Stored entries »
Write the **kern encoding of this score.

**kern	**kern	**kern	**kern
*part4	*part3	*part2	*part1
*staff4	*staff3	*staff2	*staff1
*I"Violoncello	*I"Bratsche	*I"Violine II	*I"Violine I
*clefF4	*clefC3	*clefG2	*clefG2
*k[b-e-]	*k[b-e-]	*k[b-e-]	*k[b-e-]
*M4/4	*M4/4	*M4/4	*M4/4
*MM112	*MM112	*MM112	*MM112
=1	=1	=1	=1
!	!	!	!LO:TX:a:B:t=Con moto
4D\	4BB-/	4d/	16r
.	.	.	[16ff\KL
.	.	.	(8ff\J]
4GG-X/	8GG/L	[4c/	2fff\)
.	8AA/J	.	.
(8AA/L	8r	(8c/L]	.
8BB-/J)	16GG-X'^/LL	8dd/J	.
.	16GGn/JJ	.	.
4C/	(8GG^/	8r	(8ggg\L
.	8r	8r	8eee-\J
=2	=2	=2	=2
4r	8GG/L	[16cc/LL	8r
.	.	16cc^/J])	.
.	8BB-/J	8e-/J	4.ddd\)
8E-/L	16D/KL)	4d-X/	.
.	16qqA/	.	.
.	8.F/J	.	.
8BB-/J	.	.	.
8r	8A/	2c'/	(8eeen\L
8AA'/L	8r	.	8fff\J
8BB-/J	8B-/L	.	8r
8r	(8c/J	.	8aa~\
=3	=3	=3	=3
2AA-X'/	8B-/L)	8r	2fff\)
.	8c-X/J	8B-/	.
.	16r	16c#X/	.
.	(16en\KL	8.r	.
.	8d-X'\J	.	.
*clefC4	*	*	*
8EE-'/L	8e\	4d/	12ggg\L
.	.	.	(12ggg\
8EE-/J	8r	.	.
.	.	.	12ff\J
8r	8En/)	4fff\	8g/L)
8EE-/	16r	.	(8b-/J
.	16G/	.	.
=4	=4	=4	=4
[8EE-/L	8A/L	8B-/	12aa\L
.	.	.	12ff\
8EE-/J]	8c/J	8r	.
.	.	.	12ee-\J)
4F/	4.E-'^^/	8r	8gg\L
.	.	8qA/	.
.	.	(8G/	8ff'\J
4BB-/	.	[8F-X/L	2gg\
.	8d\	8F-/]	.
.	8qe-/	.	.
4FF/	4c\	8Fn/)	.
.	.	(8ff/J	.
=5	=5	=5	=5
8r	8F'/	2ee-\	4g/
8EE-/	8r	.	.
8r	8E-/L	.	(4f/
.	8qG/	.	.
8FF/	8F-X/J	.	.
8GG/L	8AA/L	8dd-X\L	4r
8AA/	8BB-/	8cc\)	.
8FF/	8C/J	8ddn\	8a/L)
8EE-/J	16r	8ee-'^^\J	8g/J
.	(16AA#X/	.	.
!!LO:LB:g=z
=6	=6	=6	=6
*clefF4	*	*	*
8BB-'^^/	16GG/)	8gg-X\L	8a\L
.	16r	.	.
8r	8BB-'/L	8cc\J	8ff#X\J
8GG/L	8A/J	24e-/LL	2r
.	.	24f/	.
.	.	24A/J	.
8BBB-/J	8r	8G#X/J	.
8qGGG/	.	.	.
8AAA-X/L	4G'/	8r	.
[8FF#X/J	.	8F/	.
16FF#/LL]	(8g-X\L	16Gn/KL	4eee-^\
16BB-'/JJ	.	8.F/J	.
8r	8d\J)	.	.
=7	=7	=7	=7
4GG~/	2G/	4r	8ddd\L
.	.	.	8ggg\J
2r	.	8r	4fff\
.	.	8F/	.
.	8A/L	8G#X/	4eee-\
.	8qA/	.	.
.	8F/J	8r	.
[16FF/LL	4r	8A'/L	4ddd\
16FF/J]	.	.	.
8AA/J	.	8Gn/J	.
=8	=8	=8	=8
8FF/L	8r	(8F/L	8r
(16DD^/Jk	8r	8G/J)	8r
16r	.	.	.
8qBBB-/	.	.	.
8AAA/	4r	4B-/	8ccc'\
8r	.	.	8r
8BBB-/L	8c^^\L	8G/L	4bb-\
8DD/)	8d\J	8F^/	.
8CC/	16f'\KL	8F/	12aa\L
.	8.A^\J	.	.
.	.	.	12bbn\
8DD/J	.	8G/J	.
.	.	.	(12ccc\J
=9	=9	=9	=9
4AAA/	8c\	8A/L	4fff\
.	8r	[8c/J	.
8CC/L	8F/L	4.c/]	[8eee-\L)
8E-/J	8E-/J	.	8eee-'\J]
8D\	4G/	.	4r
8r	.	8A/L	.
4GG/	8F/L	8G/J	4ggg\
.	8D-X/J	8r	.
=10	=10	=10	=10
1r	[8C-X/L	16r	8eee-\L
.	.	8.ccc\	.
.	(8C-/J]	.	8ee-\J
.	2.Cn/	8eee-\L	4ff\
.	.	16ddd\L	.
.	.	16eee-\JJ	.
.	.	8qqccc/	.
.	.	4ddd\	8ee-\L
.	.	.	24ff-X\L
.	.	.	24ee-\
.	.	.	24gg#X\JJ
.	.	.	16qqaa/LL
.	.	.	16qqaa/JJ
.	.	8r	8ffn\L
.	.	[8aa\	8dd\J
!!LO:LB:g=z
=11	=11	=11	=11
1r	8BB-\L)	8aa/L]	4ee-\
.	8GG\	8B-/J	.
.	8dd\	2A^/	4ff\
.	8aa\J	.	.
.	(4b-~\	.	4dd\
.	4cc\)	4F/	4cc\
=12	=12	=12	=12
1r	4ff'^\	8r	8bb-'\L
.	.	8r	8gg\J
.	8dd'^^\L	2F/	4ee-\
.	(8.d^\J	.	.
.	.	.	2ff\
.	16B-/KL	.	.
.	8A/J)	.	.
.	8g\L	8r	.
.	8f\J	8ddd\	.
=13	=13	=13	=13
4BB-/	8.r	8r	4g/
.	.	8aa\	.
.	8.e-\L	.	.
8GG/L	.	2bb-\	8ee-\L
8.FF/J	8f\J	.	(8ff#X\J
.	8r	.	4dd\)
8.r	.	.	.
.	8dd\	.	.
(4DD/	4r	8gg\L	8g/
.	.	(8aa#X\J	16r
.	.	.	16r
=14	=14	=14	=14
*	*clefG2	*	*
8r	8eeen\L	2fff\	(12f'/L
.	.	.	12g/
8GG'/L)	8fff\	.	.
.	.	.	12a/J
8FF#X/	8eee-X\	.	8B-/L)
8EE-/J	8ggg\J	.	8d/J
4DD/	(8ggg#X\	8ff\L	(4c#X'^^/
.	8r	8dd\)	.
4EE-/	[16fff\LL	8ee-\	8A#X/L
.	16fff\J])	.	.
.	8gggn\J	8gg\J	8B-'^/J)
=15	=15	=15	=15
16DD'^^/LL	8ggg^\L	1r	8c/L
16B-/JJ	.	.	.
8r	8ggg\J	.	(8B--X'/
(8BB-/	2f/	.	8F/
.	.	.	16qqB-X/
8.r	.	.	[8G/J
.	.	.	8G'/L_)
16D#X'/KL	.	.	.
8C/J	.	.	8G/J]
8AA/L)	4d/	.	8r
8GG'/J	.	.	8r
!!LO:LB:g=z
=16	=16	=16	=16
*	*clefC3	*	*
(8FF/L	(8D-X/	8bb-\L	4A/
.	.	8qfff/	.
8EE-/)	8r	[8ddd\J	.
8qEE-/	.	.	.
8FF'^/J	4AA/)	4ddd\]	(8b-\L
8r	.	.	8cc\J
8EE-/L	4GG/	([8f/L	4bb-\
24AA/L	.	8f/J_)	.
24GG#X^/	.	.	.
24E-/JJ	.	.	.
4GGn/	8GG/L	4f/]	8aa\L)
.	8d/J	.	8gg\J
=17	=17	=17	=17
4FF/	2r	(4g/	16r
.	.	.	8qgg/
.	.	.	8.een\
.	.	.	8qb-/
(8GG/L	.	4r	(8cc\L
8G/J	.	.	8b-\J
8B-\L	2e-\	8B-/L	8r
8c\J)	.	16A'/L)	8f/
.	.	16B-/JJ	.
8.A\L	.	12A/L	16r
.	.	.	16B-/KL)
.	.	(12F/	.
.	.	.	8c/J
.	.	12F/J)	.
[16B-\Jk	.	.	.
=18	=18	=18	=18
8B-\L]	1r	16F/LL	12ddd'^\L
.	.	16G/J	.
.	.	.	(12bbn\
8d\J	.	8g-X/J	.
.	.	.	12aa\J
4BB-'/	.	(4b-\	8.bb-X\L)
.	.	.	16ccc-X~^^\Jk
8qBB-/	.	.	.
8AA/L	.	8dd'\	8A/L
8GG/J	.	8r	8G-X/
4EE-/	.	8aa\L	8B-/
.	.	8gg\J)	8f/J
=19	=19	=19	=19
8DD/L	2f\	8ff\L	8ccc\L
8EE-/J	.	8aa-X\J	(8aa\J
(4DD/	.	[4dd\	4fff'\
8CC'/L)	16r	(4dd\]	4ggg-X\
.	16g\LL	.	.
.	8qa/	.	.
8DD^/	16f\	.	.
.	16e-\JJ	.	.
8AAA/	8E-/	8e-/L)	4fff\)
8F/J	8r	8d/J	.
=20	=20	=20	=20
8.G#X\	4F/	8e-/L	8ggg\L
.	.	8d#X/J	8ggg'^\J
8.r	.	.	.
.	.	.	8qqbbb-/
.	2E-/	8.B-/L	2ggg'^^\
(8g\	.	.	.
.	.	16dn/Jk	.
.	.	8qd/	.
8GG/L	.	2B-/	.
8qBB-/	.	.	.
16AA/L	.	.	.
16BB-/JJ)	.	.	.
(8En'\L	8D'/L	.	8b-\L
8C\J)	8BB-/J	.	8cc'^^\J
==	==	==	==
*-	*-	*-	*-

The request » Gather every line of the items above that contains the string "kern", treating uppercase and lowercase as different.

Full output »
Write the **kern encoding of this score.
**kern	**kern	**kern	**kern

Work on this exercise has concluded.